*** Dataset section Section Begins ***

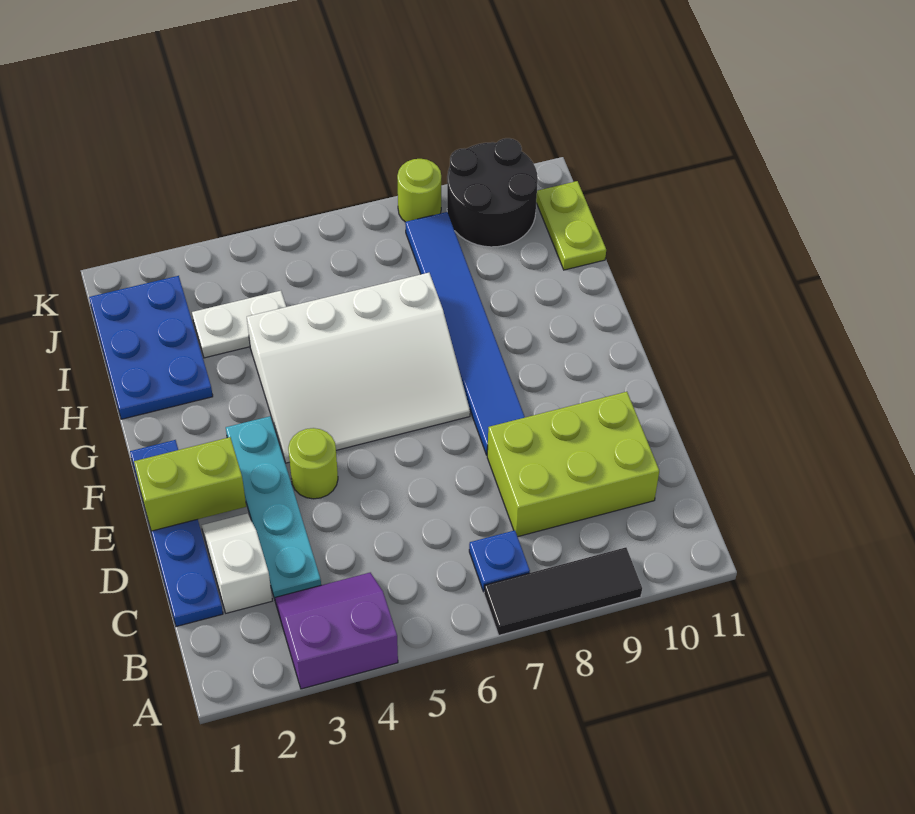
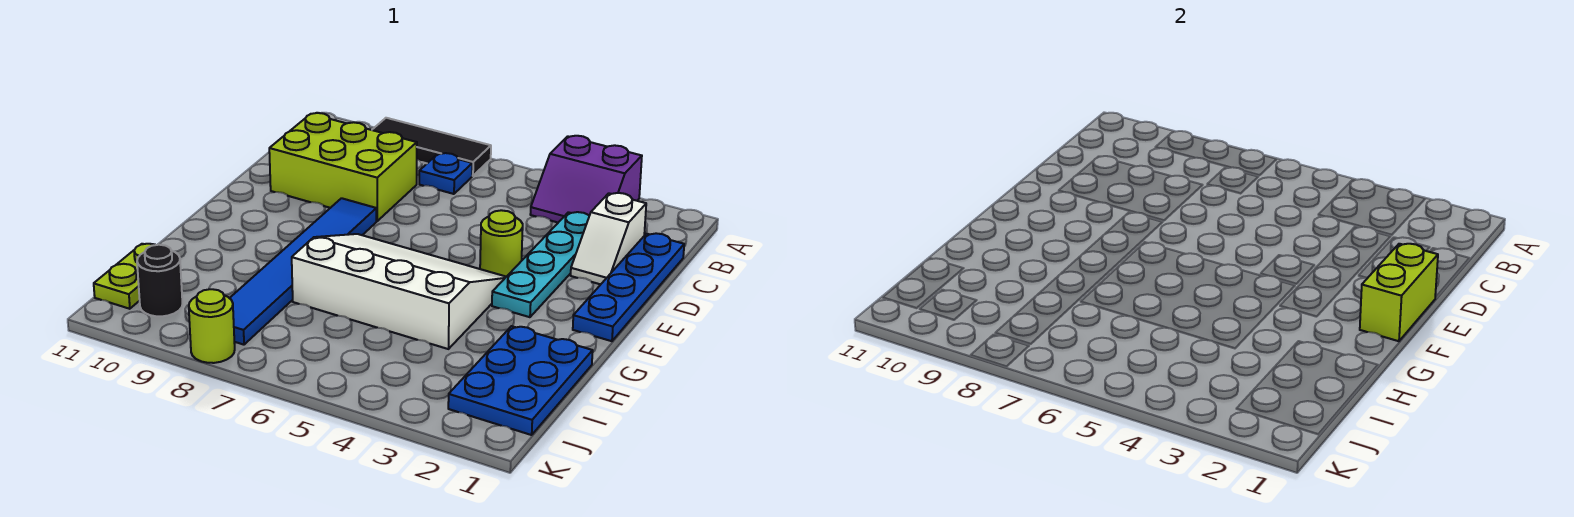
lime brick E1:E2 level 2 -> lime brick E1:F1 level 2
white plate I3:I4 level 1 -> none
black round brick J9:K10 level 1 -> black round brick J10 level 1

*** Dataset section Section Ends ***

### Exercise objective:
Where the string "brick" appears in a line of the listing, copy that line.

### Response box:
lime brick E1:E2 level 2 -> lime brick E1:F1 level 2
black round brick J9:K10 level 1 -> black round brick J10 level 1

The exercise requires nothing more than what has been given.